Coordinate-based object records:
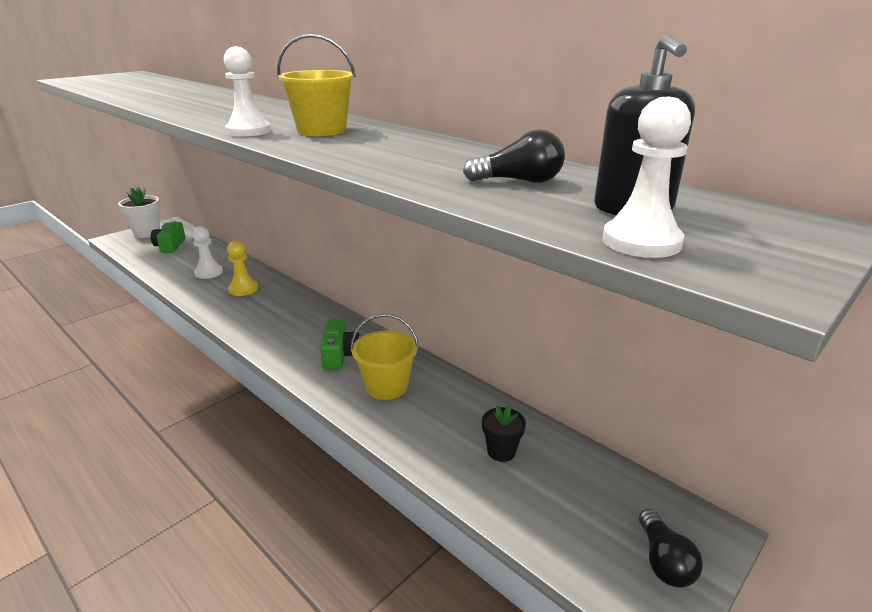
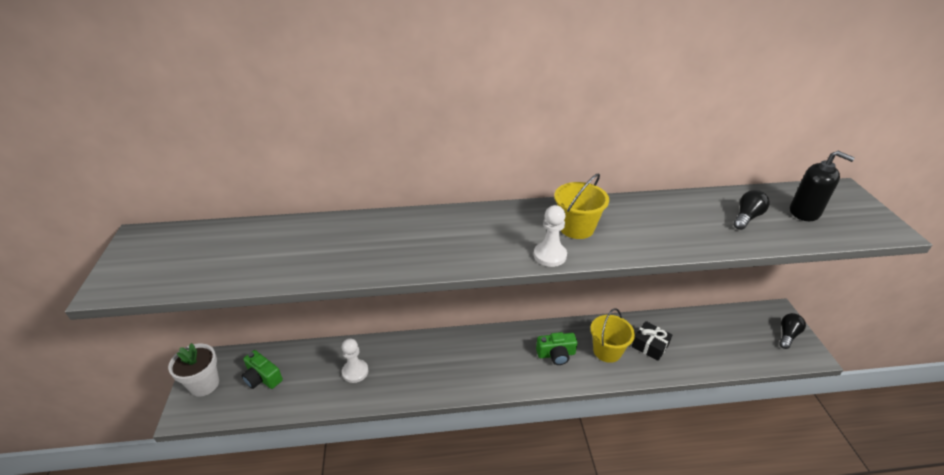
camera: 50 degrees left, 10 degrees up
(243, 289) = (410, 363): yellow pawn -> none
(340, 355) = (556, 354): green camera -> green camera turned 135 degrees clockwise
(437, 416) = (650, 345): none -> black gift
(501, 451) = (694, 339): black flower pot -> none
(641, 242) = (845, 232): white pawn -> none
(664, 561) = (787, 335): black light bulb -> black light bulb turned 90 degrees counterclockwise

[Work instructions] Looking at the records, how many lines include "pawn"? Respond with the number only.

[Answer to the exercise] 2